WORK INSTRUCTIONS: Please transcribe the data exactly as shown, skipping the images.

DATA PROVIDED:
------------------------------------------------------------

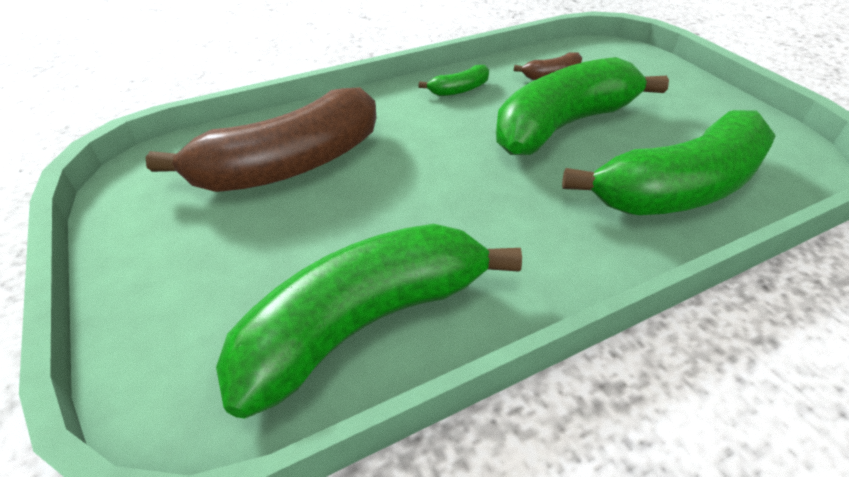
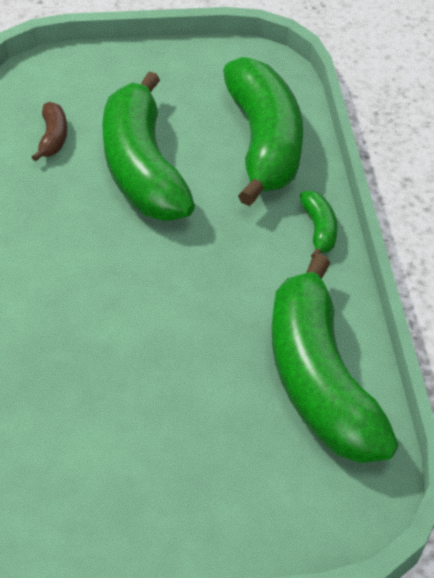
camera: 70 degrees left, 5 degrees up
(290, 165) = (87, 391): brown banana -> none
(459, 90) = (32, 216): green banana -> green banana (319, 230)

------------------------------------------------------------

REPLY:
camera: 70 degrees left, 5 degrees up
(290, 165) = (87, 391): brown banana -> none
(459, 90) = (32, 216): green banana -> green banana (319, 230)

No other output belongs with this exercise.